● Exercise objective:
What is the number of lines below that contain the word "minus"? Respond with that number alone.

Saved data entries:
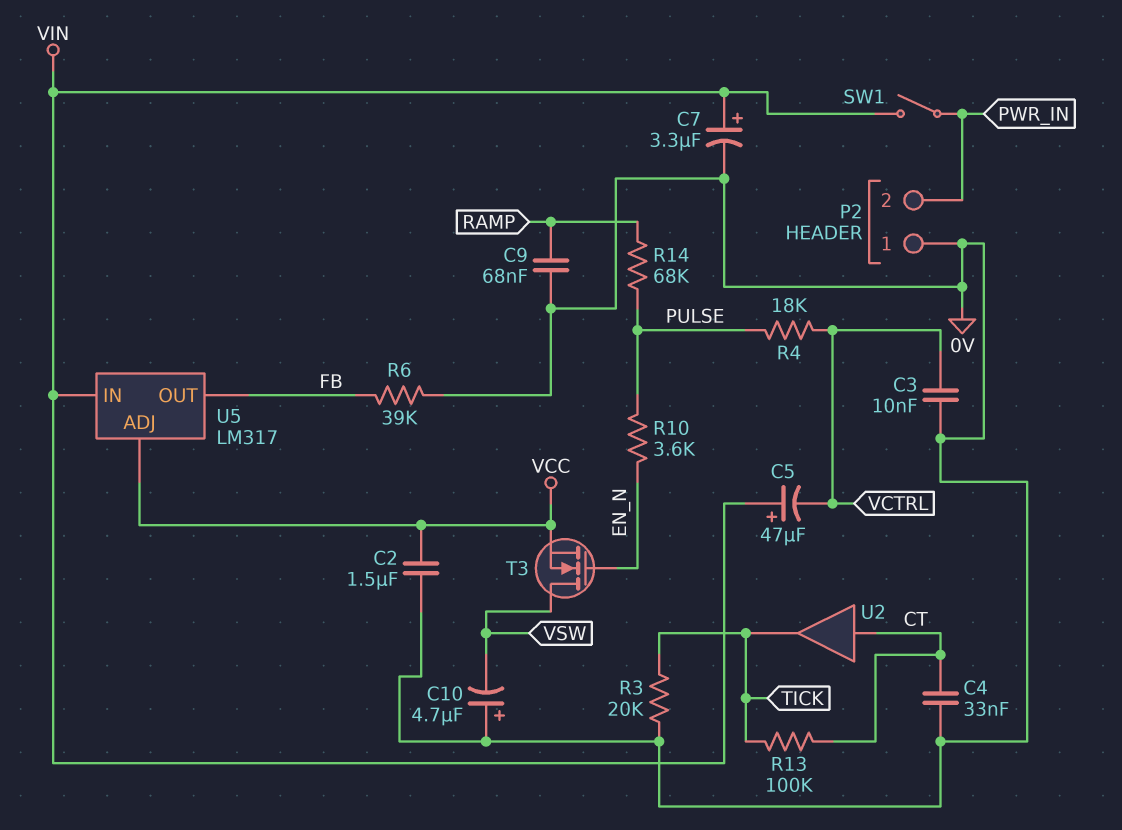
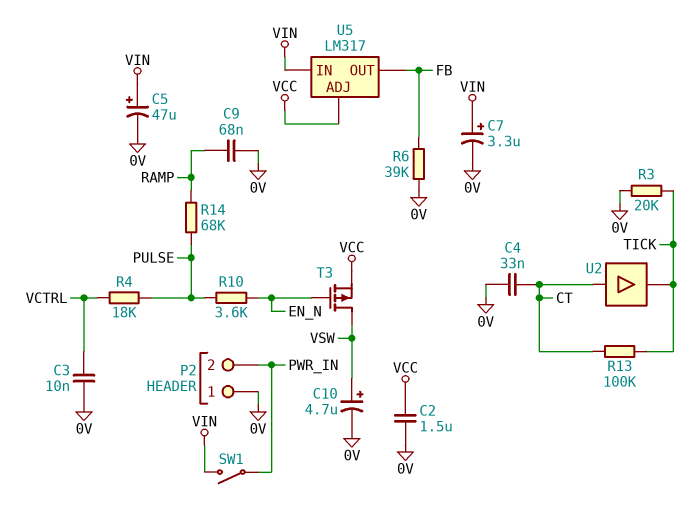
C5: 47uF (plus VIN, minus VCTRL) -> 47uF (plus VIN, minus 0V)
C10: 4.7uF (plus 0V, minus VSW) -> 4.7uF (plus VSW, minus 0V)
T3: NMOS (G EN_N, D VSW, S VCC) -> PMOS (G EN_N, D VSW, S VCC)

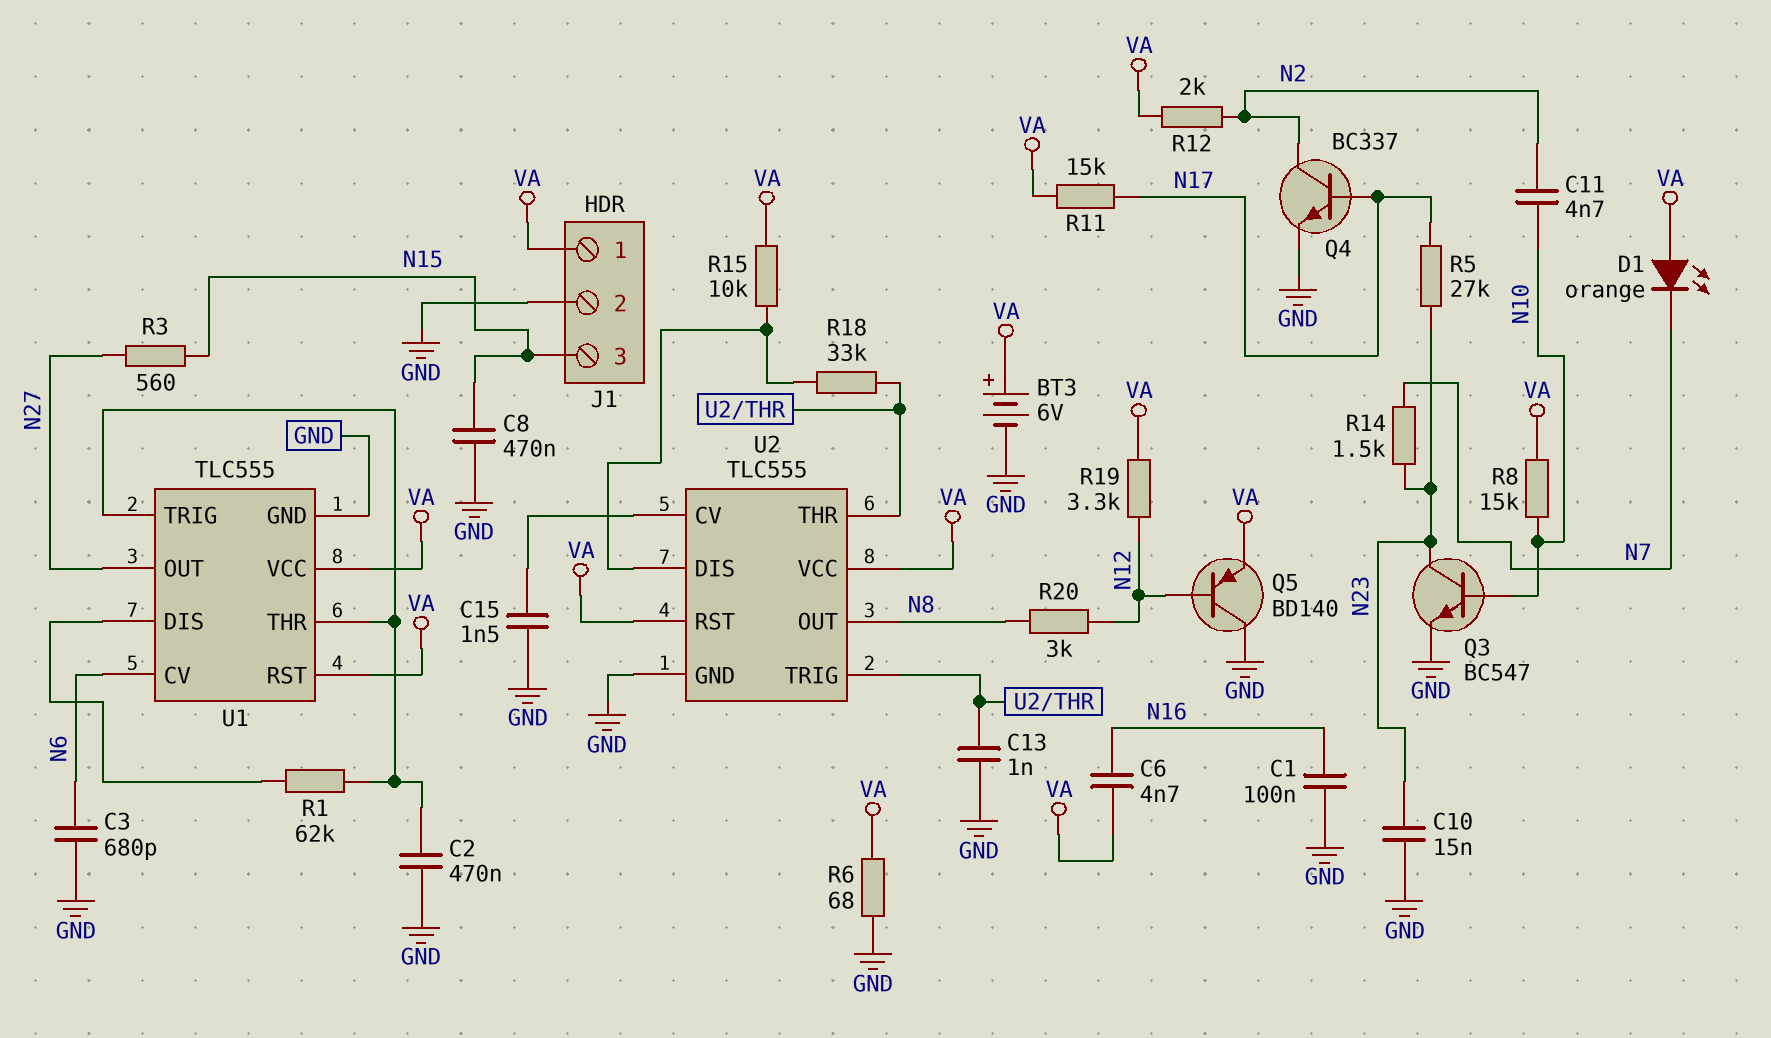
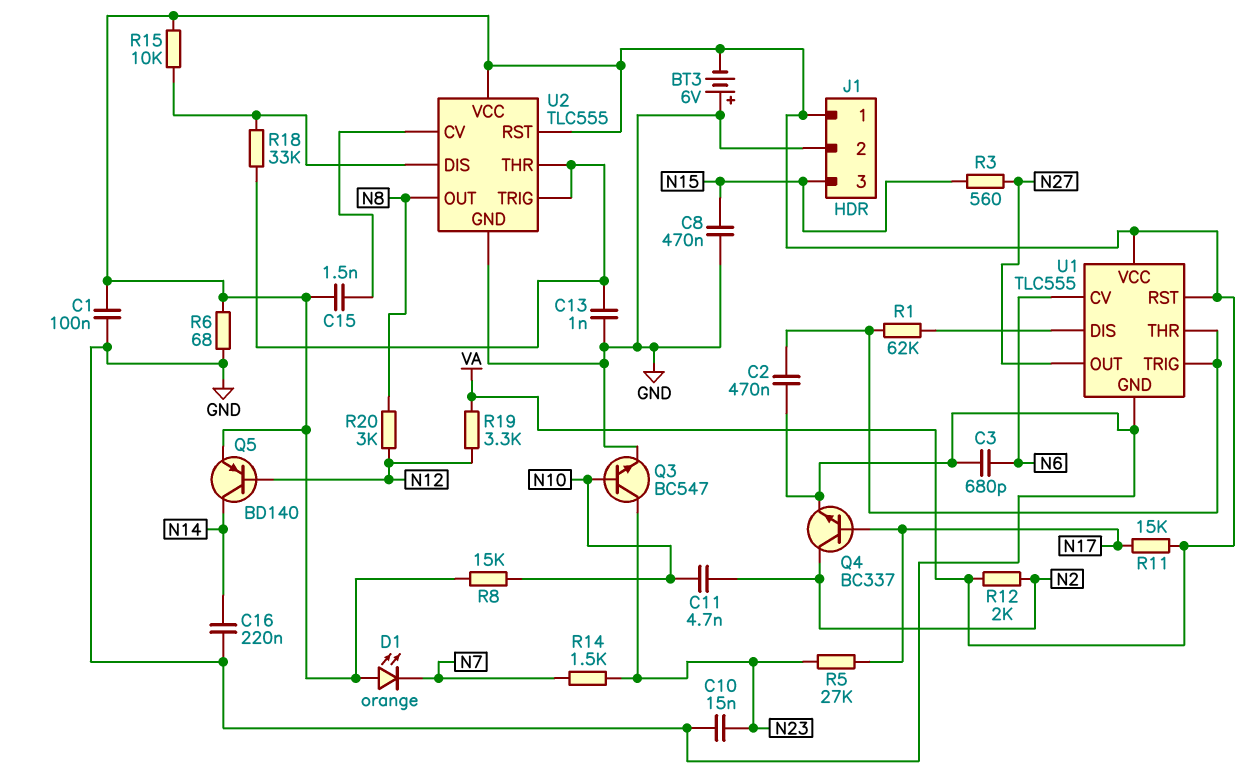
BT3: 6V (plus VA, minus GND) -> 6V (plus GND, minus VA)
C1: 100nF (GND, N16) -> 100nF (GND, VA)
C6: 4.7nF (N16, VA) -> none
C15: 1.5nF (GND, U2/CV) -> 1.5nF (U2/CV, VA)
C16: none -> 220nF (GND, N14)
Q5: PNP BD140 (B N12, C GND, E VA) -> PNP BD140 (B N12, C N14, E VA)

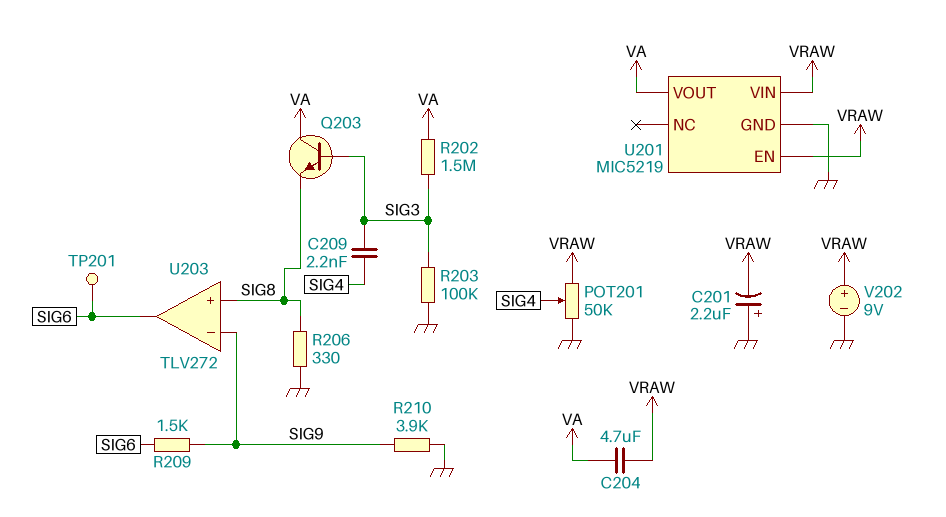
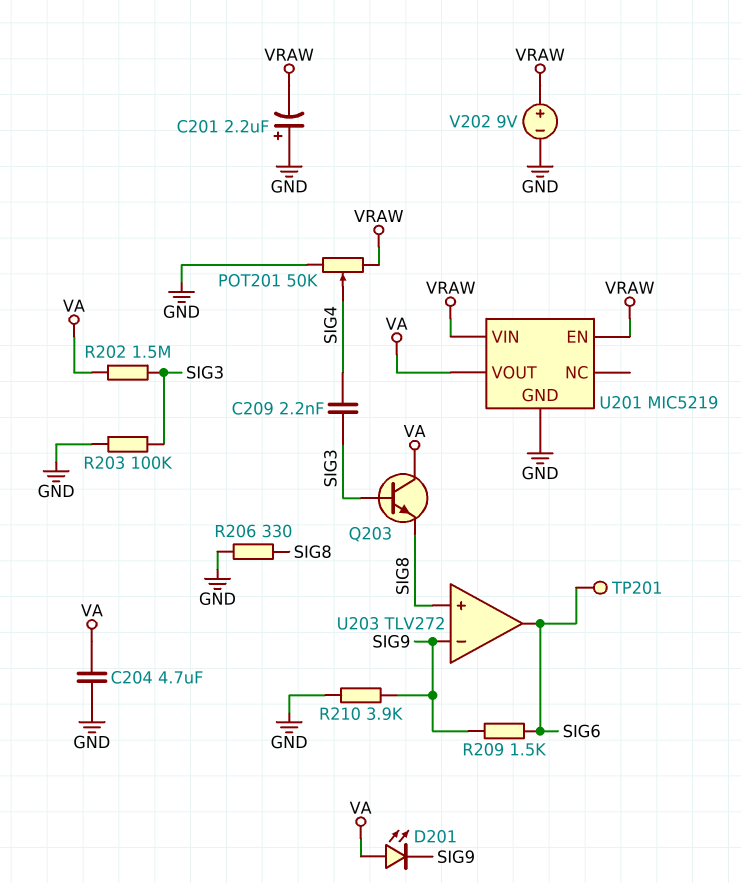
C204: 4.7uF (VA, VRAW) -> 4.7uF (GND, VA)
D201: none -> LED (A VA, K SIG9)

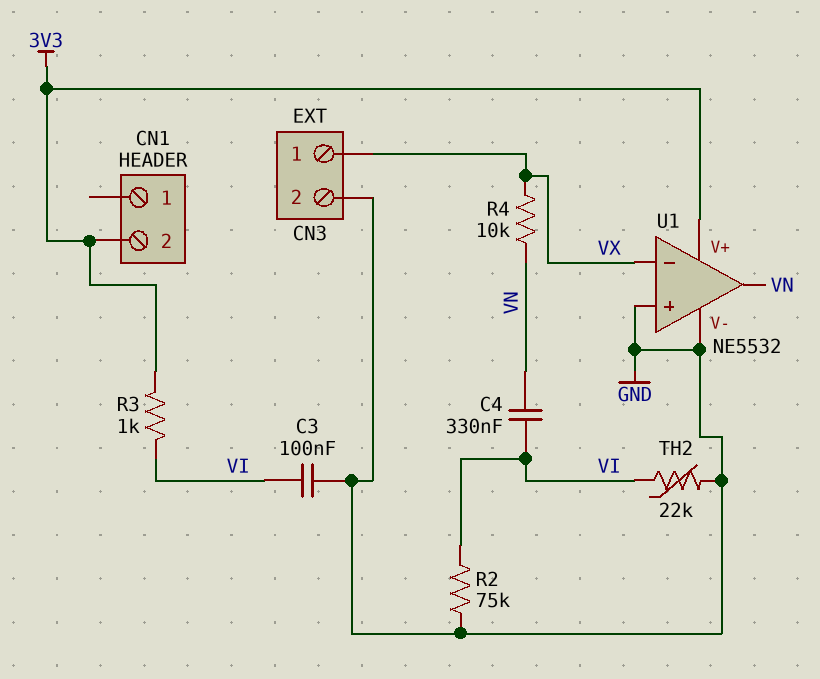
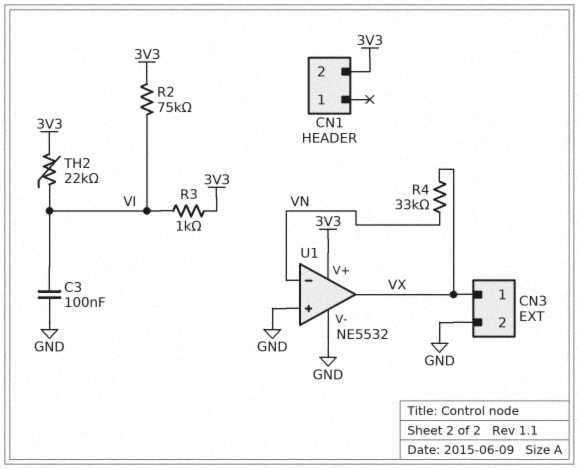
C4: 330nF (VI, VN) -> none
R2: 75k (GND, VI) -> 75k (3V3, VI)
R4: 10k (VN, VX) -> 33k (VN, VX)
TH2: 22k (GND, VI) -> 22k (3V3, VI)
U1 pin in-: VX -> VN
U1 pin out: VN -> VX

● Expected answer:
3